## Given records:

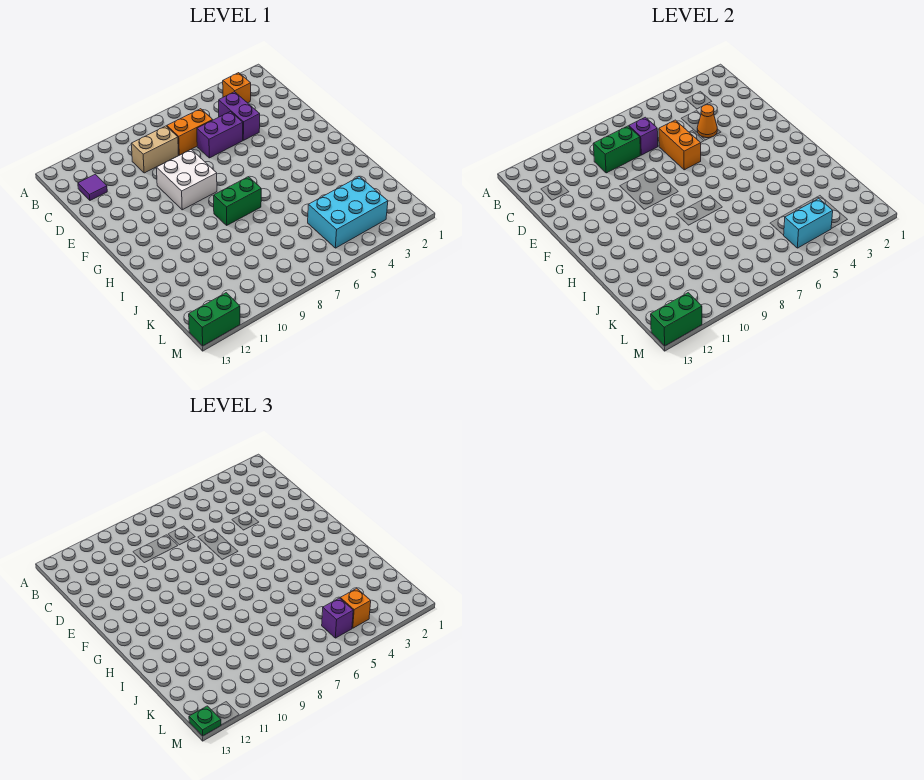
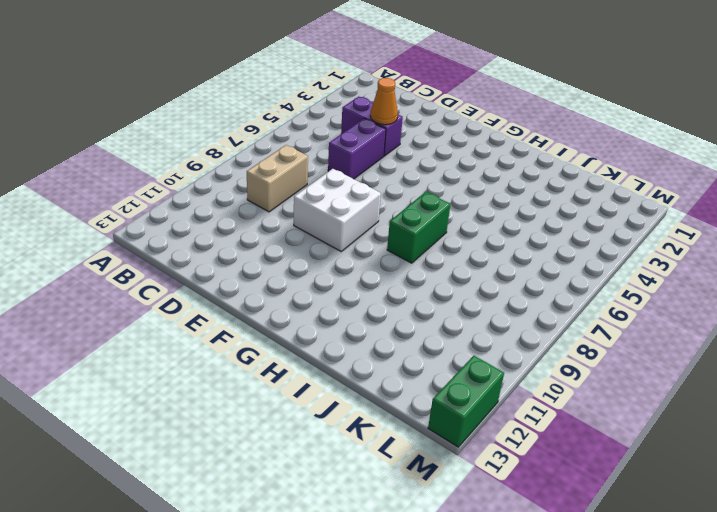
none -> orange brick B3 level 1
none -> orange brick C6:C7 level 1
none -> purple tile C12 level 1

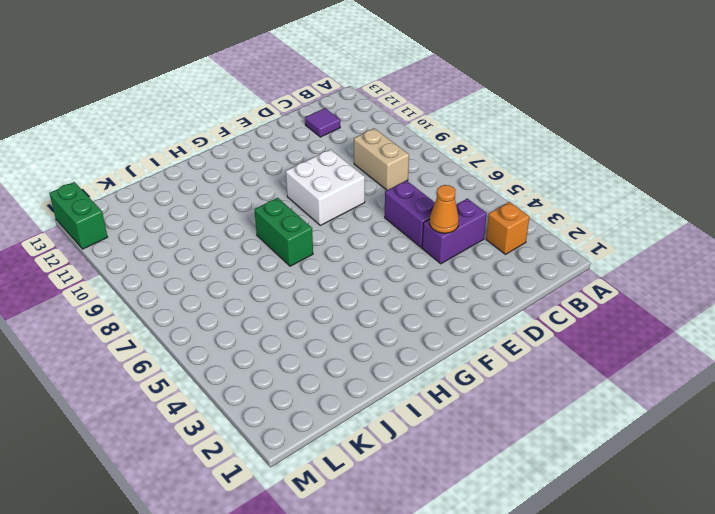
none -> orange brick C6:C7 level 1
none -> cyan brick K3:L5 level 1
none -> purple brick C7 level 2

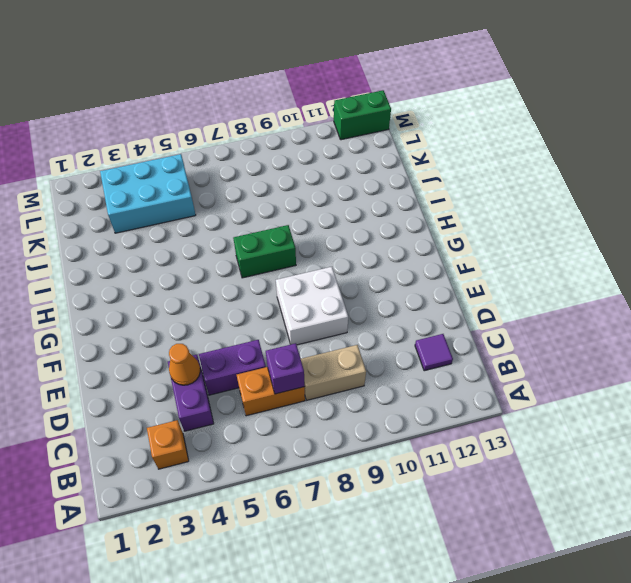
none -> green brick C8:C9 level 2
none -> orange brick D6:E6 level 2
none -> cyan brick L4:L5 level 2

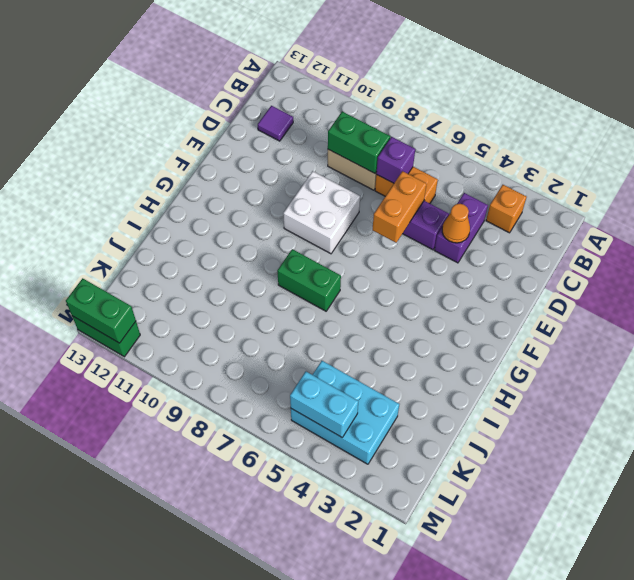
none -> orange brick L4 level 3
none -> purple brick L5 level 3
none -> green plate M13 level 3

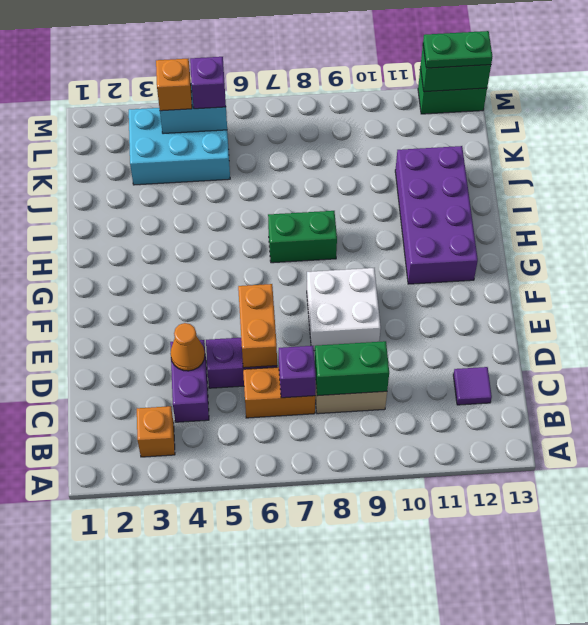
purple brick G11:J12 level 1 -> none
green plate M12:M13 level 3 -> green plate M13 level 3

...

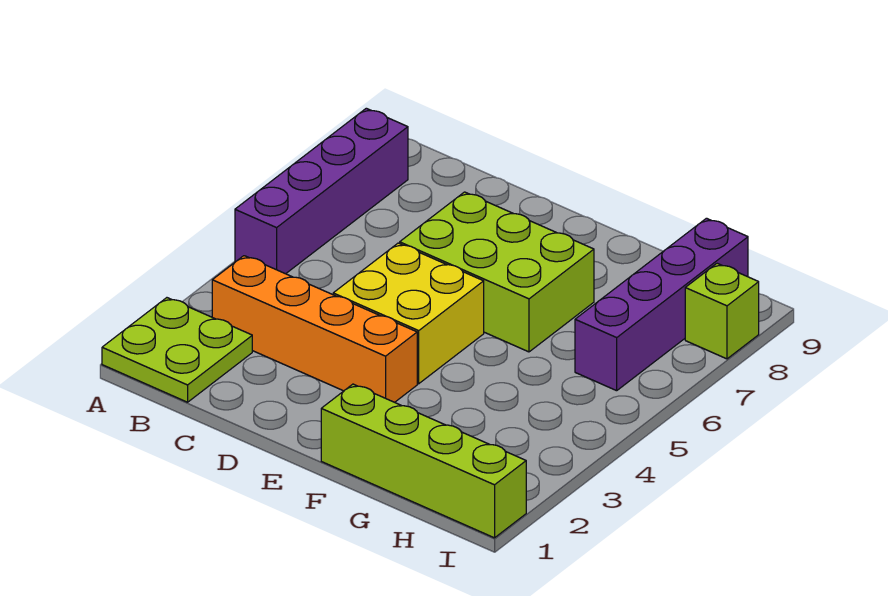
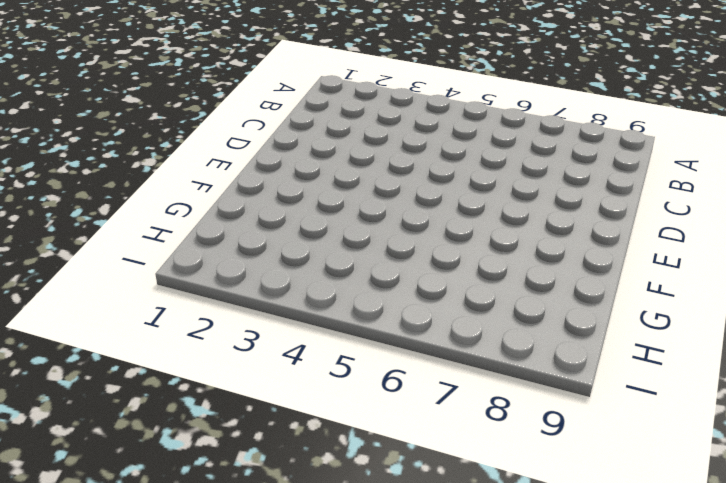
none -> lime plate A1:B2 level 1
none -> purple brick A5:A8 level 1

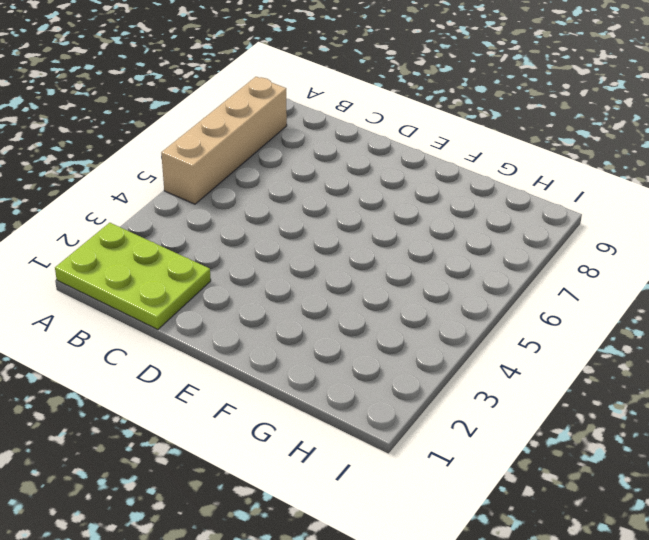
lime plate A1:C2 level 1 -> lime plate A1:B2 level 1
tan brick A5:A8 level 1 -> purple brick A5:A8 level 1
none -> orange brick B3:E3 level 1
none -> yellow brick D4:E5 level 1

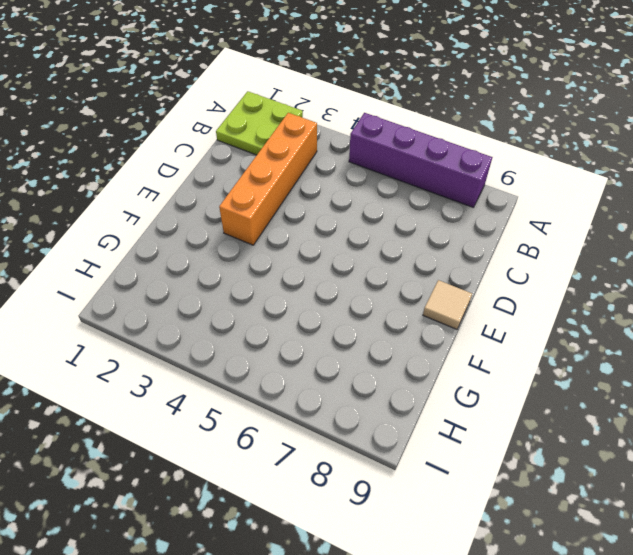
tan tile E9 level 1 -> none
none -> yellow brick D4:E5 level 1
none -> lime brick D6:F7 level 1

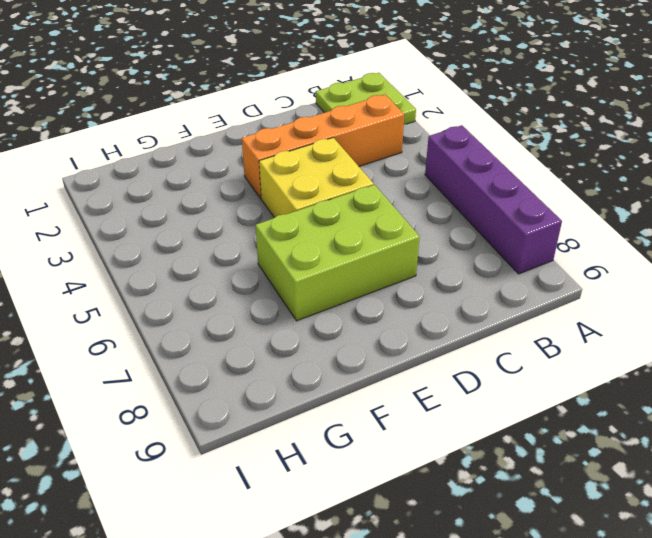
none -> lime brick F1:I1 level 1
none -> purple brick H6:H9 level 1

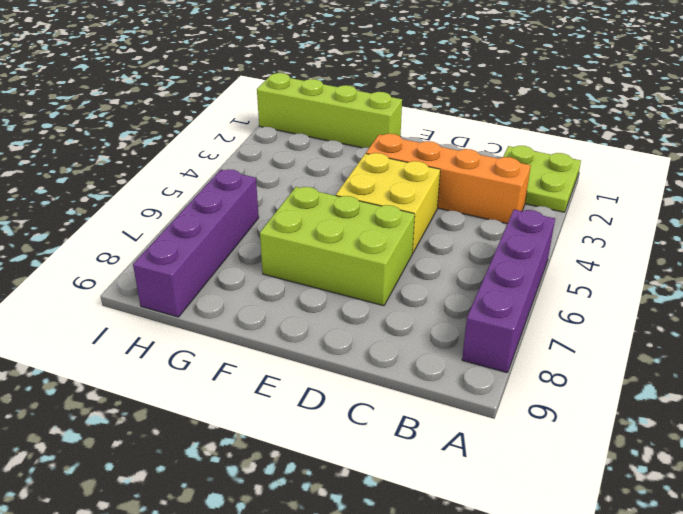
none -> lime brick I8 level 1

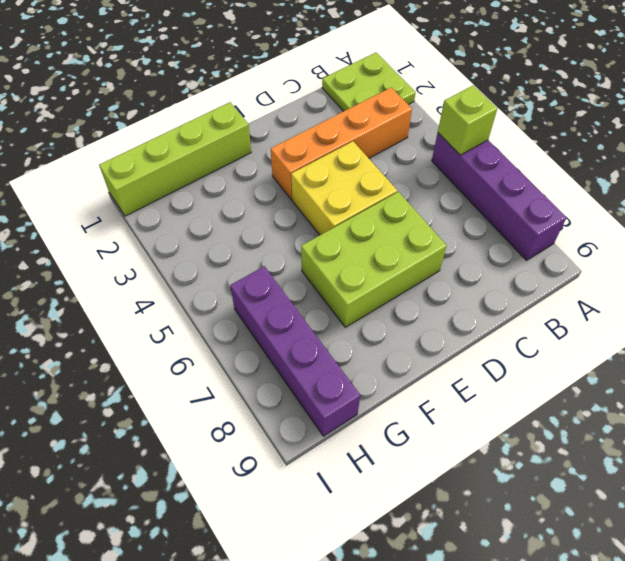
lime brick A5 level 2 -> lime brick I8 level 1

--

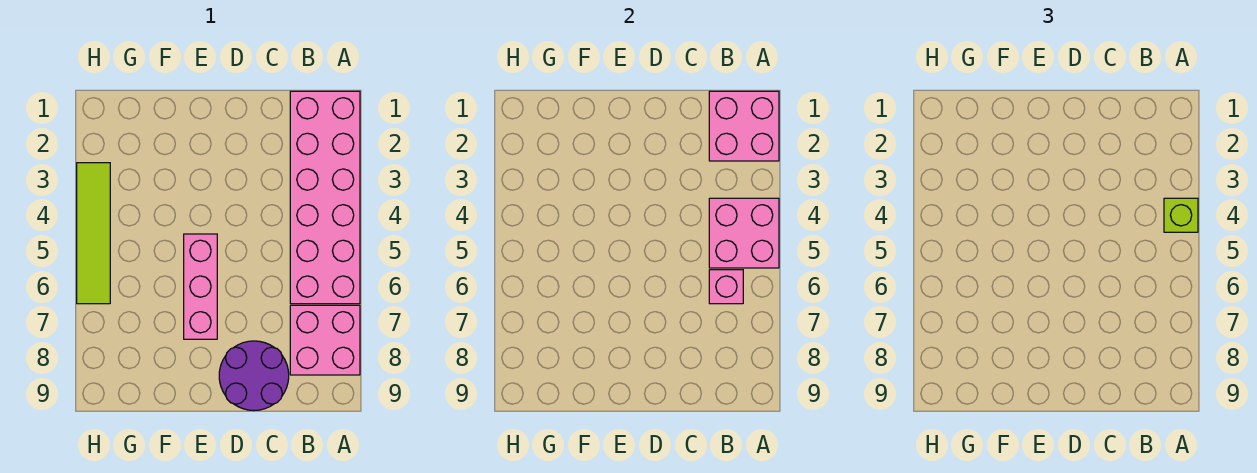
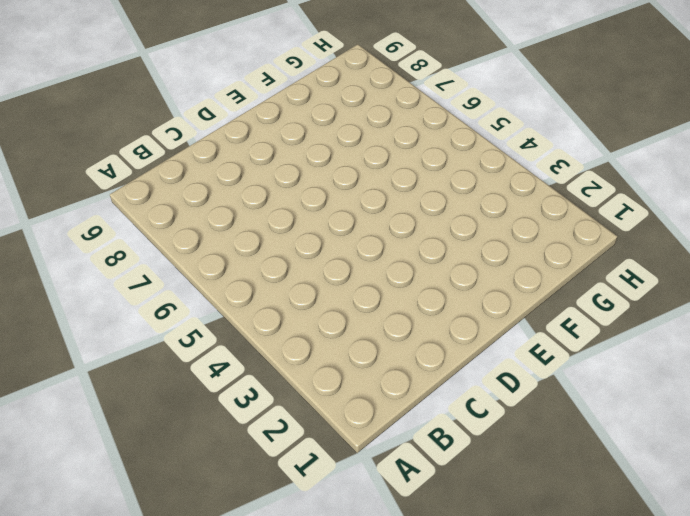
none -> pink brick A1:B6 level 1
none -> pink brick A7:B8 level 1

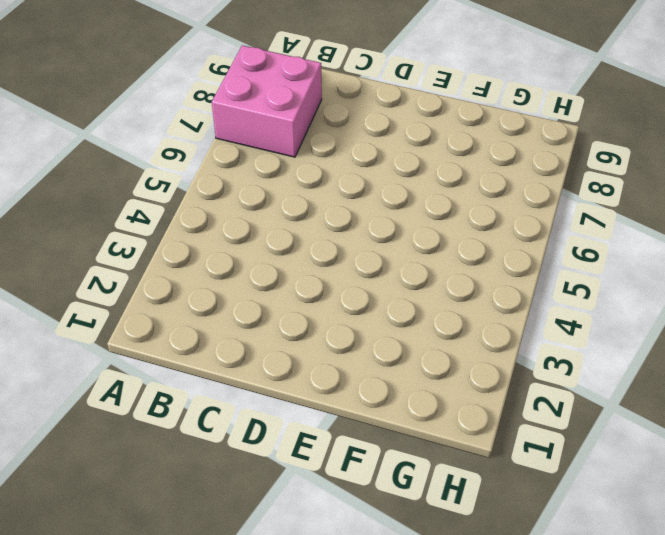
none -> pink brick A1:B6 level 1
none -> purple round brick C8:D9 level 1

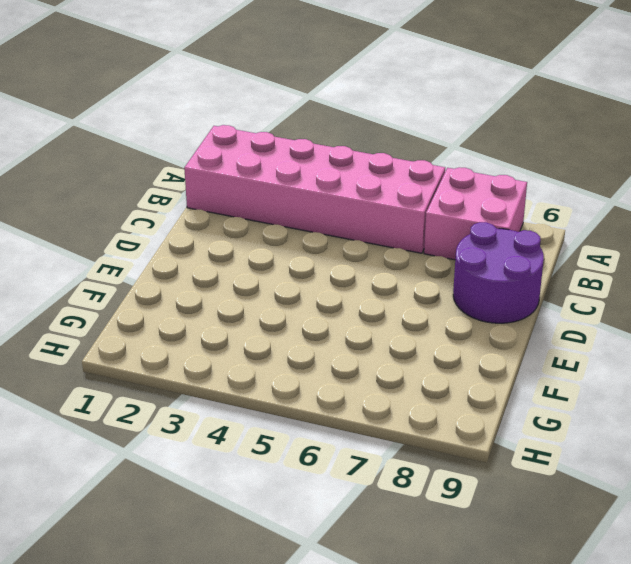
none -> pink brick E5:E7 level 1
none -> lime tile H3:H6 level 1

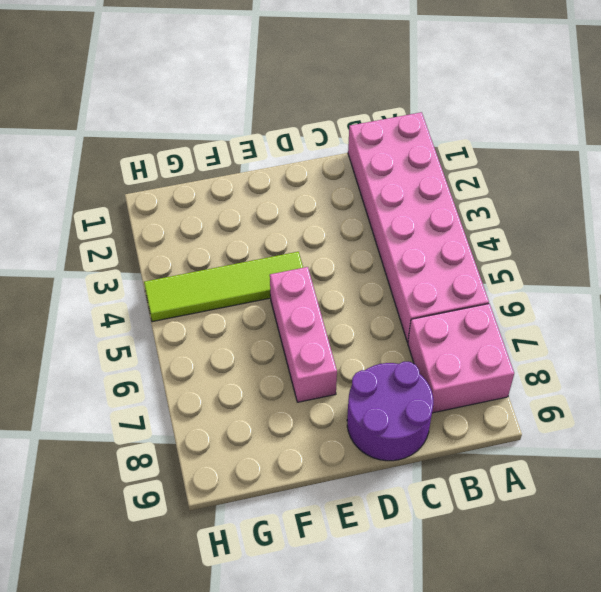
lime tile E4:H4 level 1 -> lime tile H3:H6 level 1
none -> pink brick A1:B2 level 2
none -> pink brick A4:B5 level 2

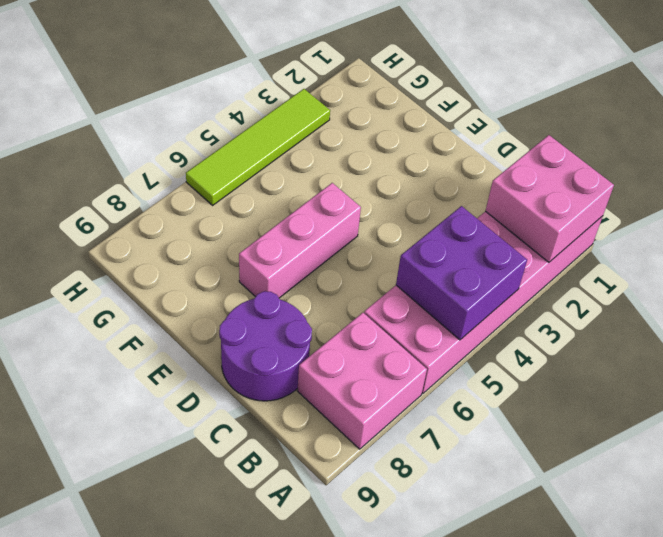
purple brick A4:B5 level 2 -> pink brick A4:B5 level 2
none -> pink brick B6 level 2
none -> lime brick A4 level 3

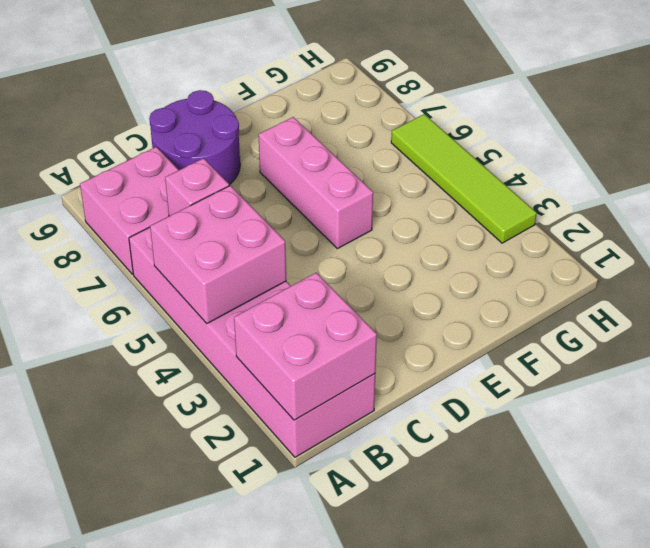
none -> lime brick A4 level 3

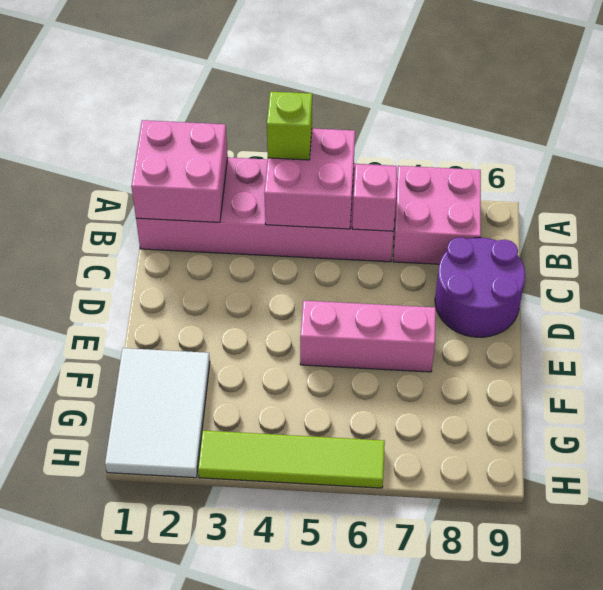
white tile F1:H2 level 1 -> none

## Instructions for the task:
Which part of the entries opens with the line containing "none -> purple brick H6:H9 level 1" and closes with the line containing "lime brick A5"? Output that part exactly, ends included, pictures excluded.

## Output for this task:
none -> purple brick H6:H9 level 1

none -> lime brick I8 level 1

lime brick A5 level 2 -> lime brick I8 level 1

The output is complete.